• [WHAT YOU ARE ASKED TO DO]:
Below are records; reproduce exactly the lines from the one that has "red soap dispenser: 5 -> 8" through the one that has "turquoise rolling pin: 1 -> 0", ends included, and nothing more.

##### MATERIAL PROVIDED #####

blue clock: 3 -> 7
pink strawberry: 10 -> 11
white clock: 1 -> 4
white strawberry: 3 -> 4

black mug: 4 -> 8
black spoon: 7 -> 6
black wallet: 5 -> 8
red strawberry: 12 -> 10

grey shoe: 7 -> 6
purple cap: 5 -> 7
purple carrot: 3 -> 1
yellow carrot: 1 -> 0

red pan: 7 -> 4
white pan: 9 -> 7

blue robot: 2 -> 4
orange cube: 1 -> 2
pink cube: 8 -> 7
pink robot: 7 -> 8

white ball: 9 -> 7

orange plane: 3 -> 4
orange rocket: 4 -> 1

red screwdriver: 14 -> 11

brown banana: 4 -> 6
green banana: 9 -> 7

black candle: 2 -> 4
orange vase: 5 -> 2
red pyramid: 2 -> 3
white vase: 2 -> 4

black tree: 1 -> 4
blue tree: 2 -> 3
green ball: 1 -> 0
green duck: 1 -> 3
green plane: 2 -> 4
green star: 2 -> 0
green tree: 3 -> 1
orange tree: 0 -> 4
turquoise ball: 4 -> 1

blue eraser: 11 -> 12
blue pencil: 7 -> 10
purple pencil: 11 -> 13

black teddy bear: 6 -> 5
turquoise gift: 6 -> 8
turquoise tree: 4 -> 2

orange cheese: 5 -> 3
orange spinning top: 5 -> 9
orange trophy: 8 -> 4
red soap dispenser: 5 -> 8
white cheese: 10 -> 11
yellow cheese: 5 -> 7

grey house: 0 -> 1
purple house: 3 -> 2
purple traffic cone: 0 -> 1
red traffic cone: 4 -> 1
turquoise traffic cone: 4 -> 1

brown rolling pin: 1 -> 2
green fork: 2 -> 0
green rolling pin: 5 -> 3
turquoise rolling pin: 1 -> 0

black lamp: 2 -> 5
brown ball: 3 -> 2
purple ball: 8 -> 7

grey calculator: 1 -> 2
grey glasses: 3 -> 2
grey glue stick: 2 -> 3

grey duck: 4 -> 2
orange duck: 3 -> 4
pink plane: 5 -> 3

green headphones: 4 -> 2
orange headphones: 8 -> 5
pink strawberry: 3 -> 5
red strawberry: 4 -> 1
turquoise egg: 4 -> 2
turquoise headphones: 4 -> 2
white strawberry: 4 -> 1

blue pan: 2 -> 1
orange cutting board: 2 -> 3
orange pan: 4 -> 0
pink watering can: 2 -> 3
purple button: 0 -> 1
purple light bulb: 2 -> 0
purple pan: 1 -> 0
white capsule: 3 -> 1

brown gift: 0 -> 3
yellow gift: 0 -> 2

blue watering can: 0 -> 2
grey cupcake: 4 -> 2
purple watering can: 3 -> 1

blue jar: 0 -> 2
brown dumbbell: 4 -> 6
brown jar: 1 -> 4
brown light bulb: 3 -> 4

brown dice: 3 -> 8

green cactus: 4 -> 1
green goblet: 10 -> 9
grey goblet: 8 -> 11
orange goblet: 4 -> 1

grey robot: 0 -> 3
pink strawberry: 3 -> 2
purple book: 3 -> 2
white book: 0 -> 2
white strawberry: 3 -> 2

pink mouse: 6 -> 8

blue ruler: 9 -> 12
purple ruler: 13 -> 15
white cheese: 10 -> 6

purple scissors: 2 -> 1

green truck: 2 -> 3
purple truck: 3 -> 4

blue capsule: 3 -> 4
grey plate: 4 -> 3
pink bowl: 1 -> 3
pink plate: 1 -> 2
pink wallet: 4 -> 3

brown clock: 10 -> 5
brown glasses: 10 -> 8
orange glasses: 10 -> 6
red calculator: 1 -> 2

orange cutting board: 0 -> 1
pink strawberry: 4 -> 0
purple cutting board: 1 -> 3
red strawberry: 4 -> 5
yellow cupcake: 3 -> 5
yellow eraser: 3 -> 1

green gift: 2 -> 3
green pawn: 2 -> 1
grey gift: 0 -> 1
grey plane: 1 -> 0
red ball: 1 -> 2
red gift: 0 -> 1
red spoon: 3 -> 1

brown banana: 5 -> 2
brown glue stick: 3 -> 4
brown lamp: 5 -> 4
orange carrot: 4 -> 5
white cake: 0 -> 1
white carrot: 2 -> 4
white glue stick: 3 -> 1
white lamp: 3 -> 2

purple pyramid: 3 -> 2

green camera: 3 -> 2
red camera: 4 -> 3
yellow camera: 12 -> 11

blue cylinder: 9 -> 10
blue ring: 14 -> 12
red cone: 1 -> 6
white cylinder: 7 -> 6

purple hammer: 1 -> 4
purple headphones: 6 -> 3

#####

• [ANSWER FOR THIS EXERCISE]:
red soap dispenser: 5 -> 8
white cheese: 10 -> 11
yellow cheese: 5 -> 7

grey house: 0 -> 1
purple house: 3 -> 2
purple traffic cone: 0 -> 1
red traffic cone: 4 -> 1
turquoise traffic cone: 4 -> 1

brown rolling pin: 1 -> 2
green fork: 2 -> 0
green rolling pin: 5 -> 3
turquoise rolling pin: 1 -> 0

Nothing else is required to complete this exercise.